With pictures excluded, output exactly the lines that run from the first line of the data below through the line containing "grey pot: 3 -> 7".

[Dataset entries]
- - - - - - -

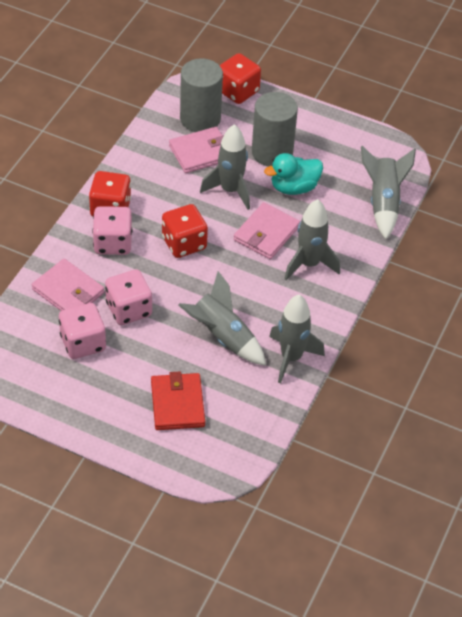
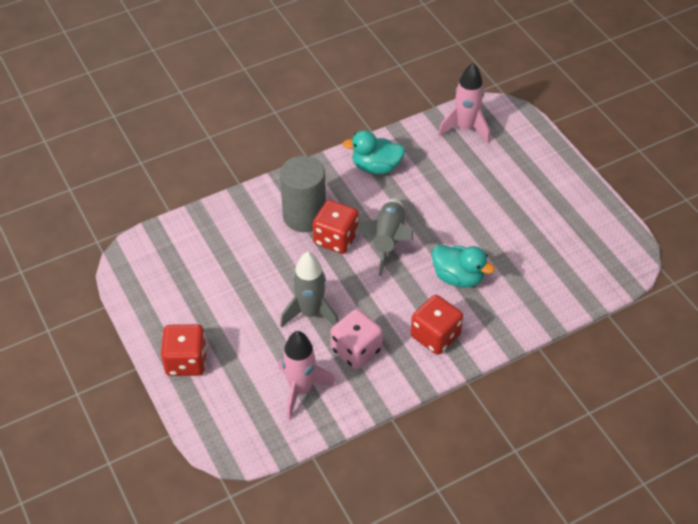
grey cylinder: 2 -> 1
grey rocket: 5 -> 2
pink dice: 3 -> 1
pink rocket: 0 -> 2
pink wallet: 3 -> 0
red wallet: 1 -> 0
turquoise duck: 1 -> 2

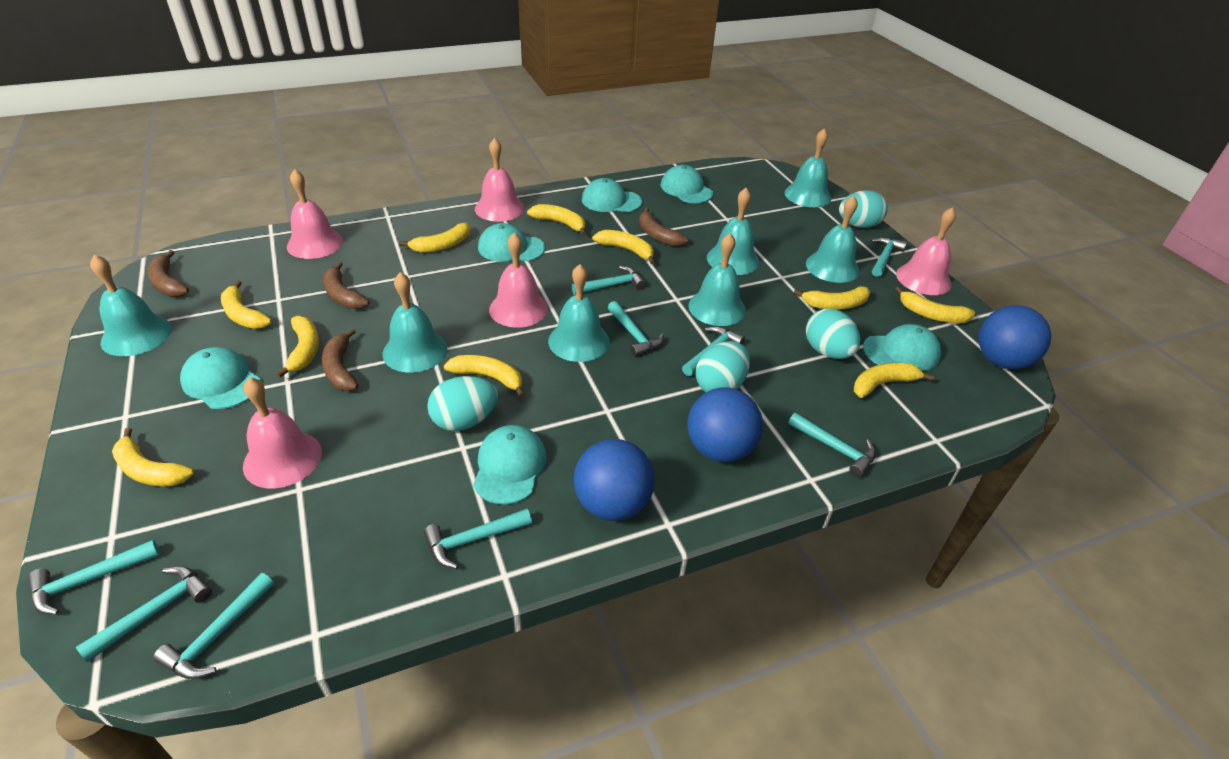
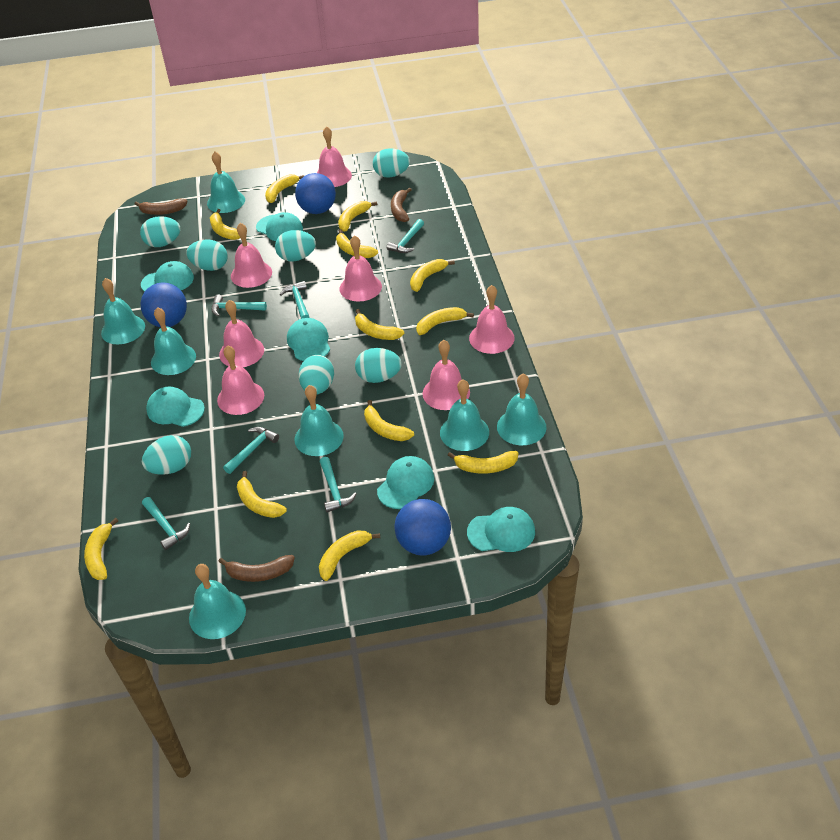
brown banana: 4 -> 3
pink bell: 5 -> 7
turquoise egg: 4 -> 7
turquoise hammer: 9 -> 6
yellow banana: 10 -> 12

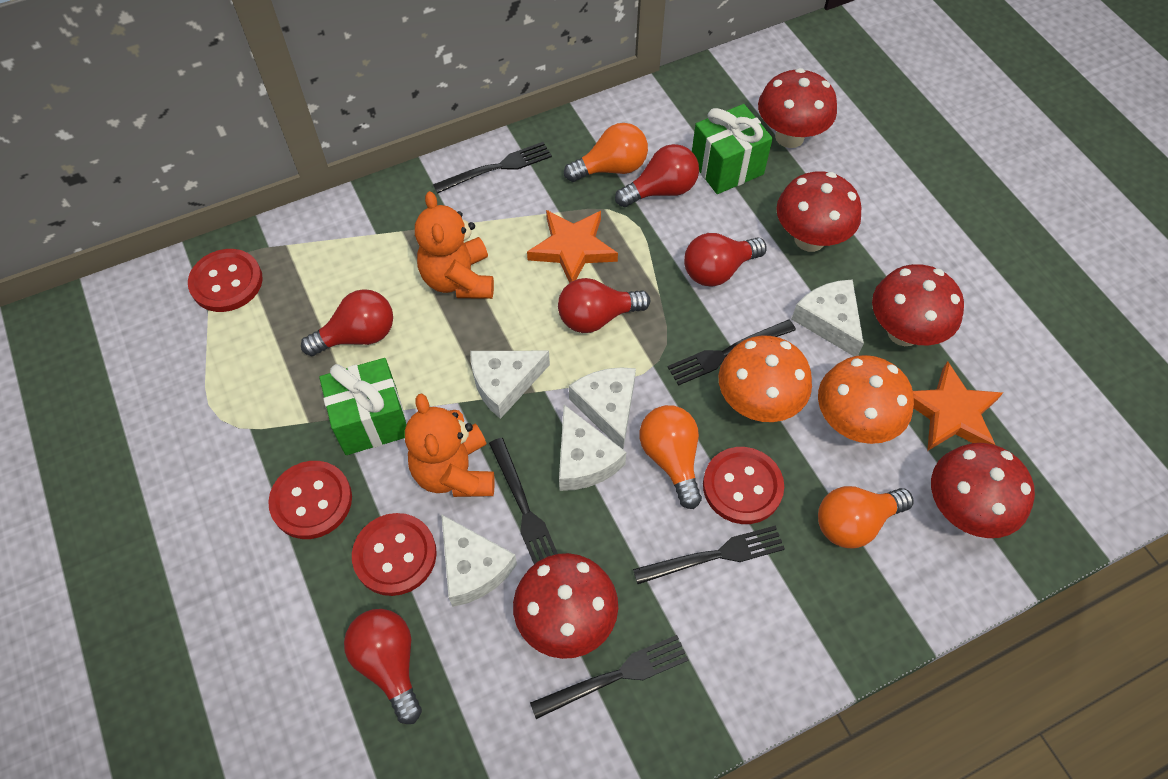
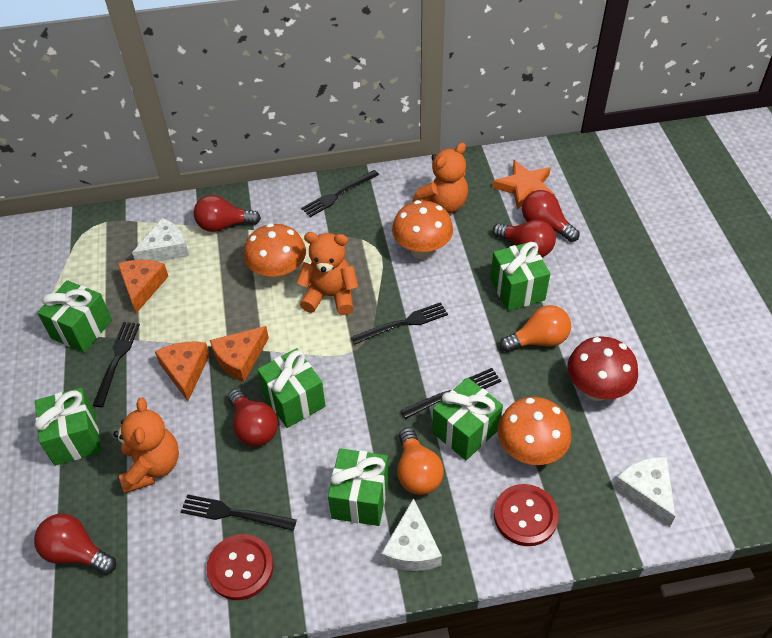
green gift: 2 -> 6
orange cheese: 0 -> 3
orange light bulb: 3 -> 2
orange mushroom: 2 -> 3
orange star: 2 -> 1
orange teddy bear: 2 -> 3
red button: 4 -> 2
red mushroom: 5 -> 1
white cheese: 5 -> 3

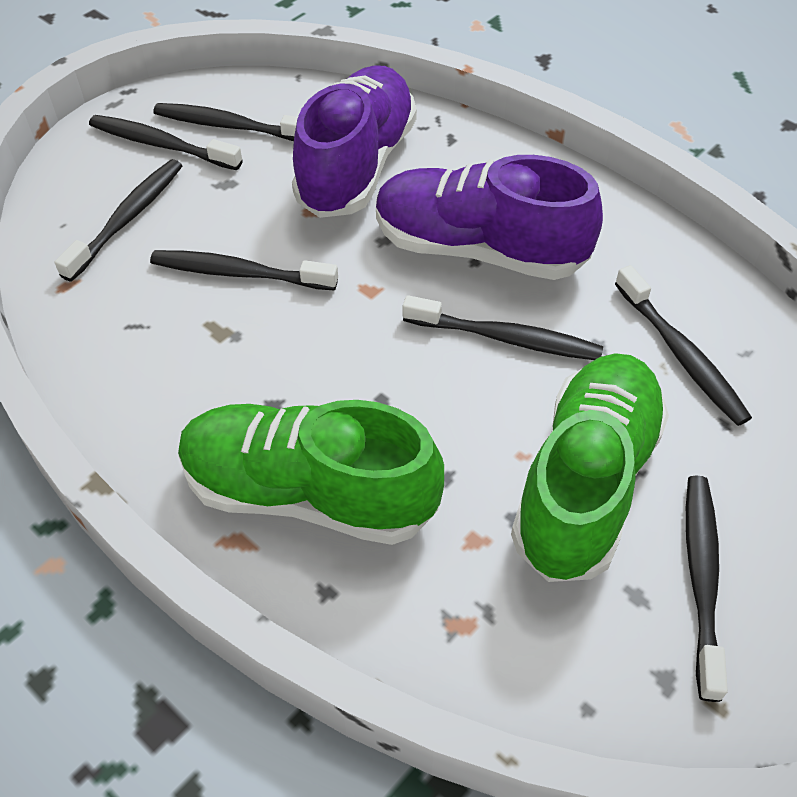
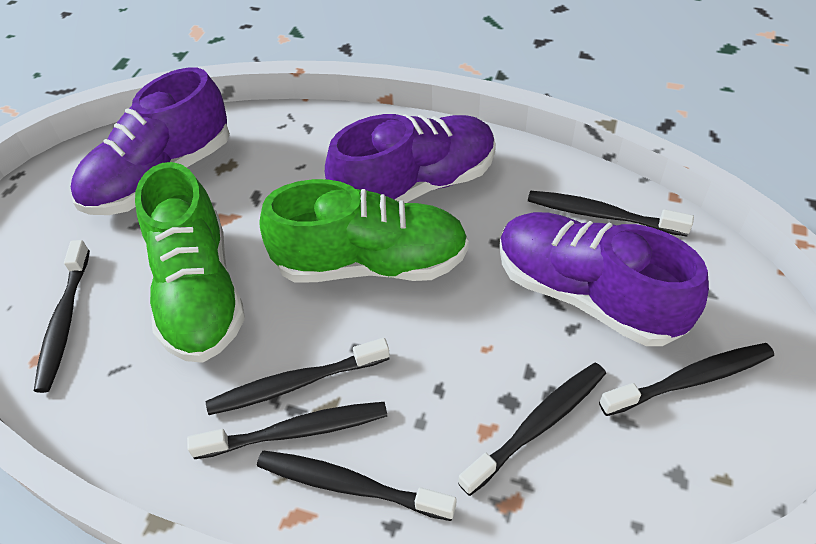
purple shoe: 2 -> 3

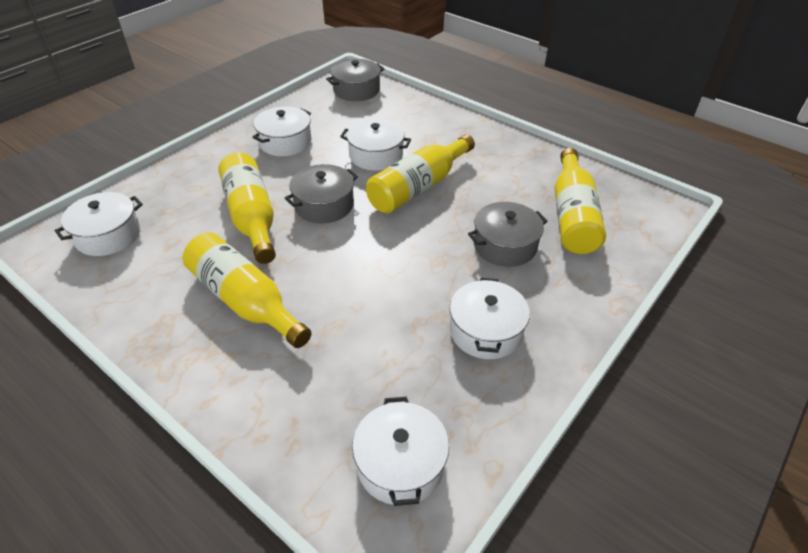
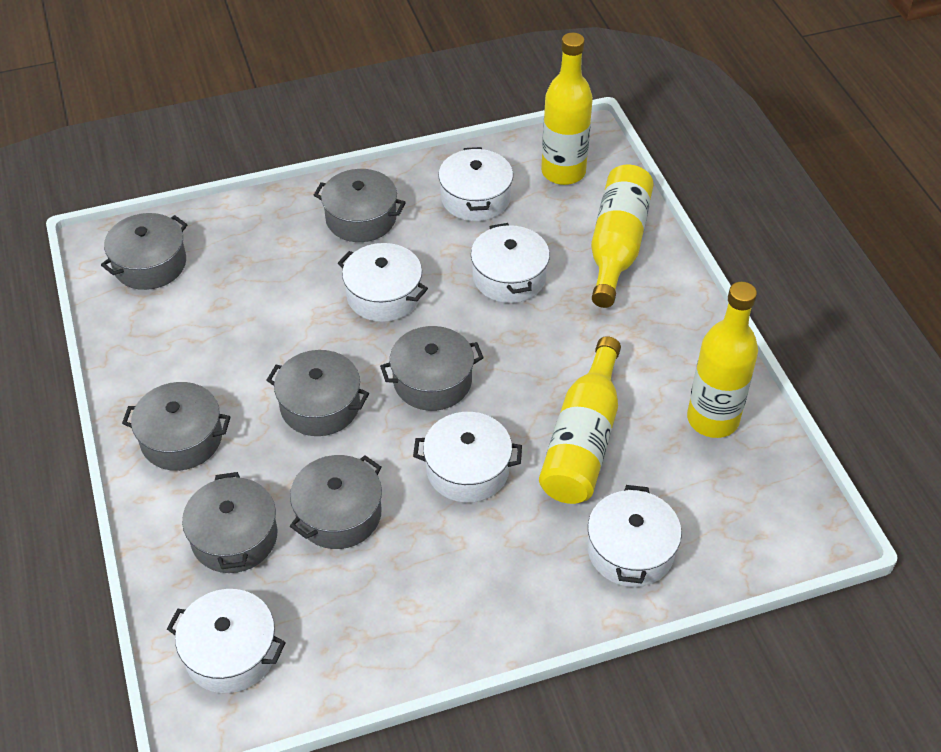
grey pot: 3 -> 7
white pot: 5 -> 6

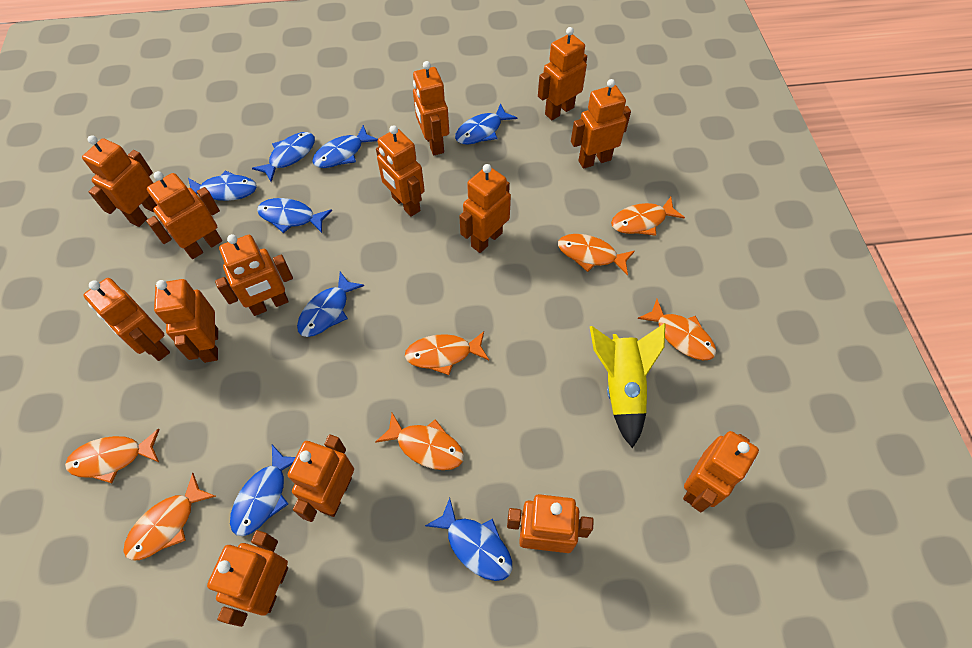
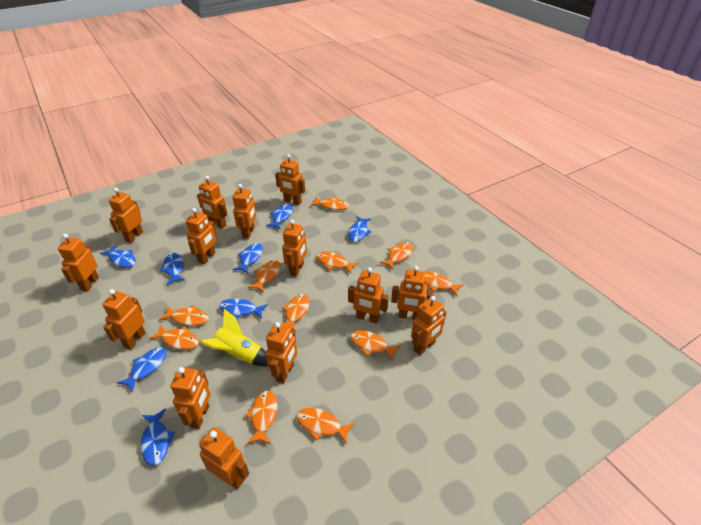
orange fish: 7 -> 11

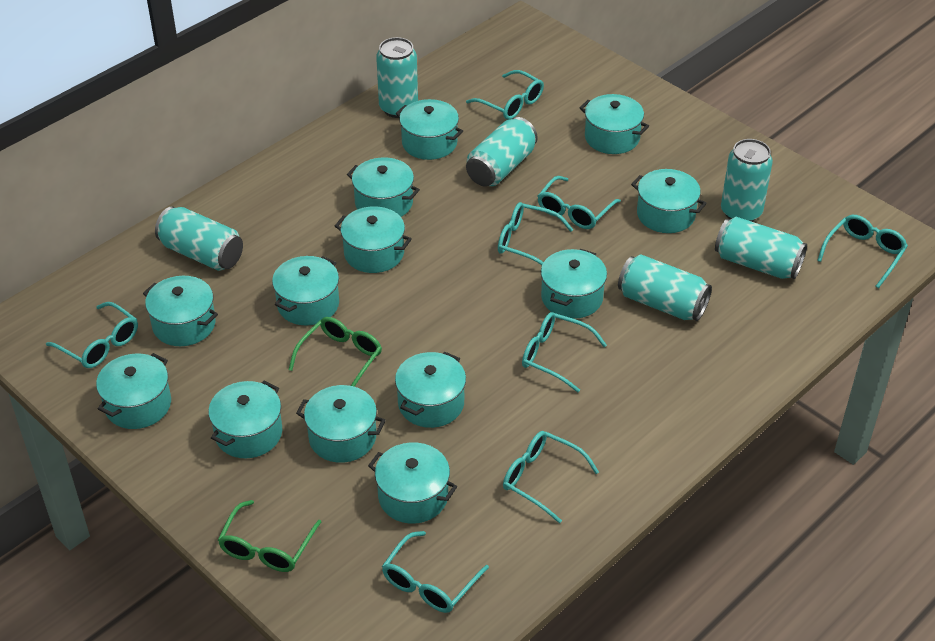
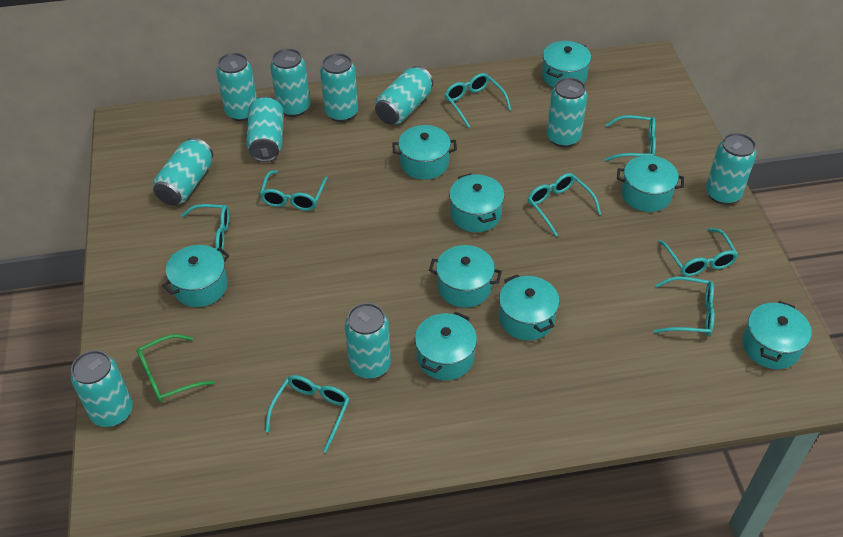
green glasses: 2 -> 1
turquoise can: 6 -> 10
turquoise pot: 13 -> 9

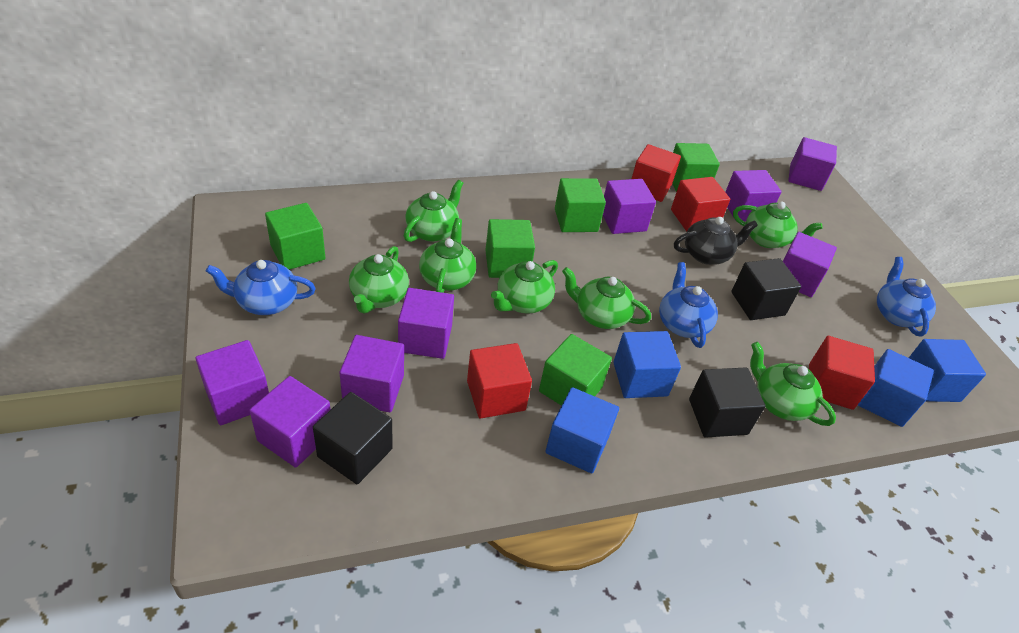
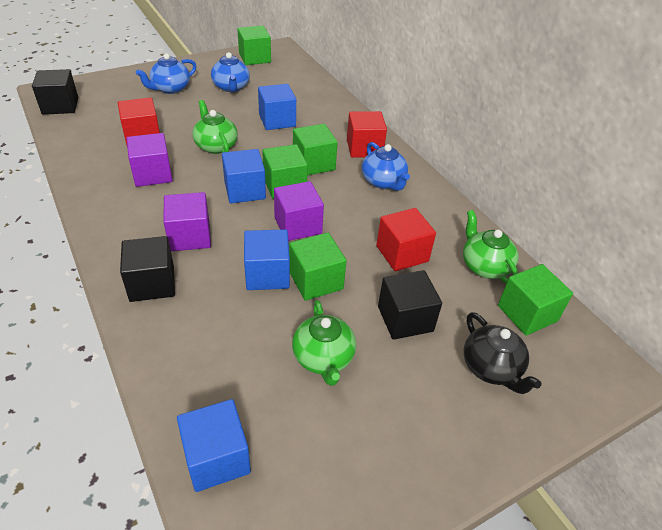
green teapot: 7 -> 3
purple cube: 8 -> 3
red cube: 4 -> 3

- - - - - - -

### Exercise output
grey cylinder: 2 -> 1
grey rocket: 5 -> 2
pink dice: 3 -> 1
pink rocket: 0 -> 2
pink wallet: 3 -> 0
red wallet: 1 -> 0
turquoise duck: 1 -> 2

brown banana: 4 -> 3
pink bell: 5 -> 7
turquoise egg: 4 -> 7
turquoise hammer: 9 -> 6
yellow banana: 10 -> 12

green gift: 2 -> 6
orange cheese: 0 -> 3
orange light bulb: 3 -> 2
orange mushroom: 2 -> 3
orange star: 2 -> 1
orange teddy bear: 2 -> 3
red button: 4 -> 2
red mushroom: 5 -> 1
white cheese: 5 -> 3

purple shoe: 2 -> 3

grey pot: 3 -> 7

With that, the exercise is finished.